> AIM OF THE EXERCISE
Among the entries below, find the line with "(634, 598) = (600, 279): blue", then quote it and each following line up to and including the line with "(889, 631) = (374, 270): white", and nothing else.

> RECORDED INFORMATION
⁂

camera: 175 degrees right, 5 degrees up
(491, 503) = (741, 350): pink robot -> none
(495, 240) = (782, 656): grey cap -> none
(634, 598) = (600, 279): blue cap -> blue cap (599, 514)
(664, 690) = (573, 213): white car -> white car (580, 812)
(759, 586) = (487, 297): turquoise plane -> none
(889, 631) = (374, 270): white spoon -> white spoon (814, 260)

⁂

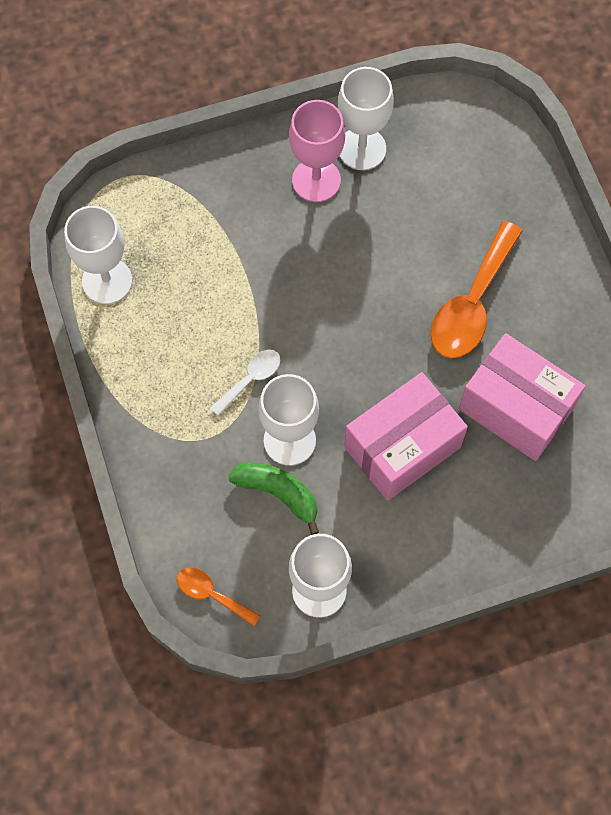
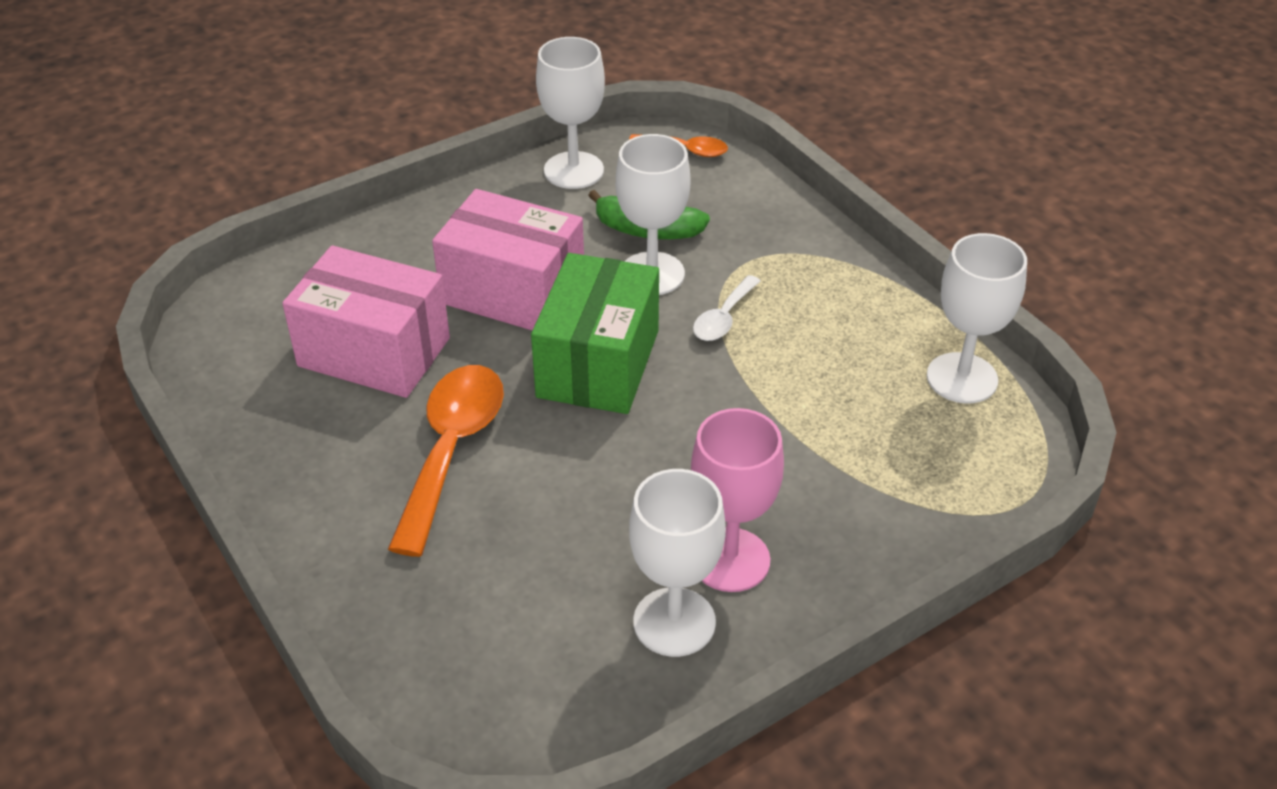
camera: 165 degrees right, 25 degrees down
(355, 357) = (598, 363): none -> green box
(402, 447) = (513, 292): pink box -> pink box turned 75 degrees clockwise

⁂

> TASK OUTPUT
(634, 598) = (600, 279): blue cap -> blue cap (599, 514)
(664, 690) = (573, 213): white car -> white car (580, 812)
(759, 586) = (487, 297): turquoise plane -> none
(889, 631) = (374, 270): white spoon -> white spoon (814, 260)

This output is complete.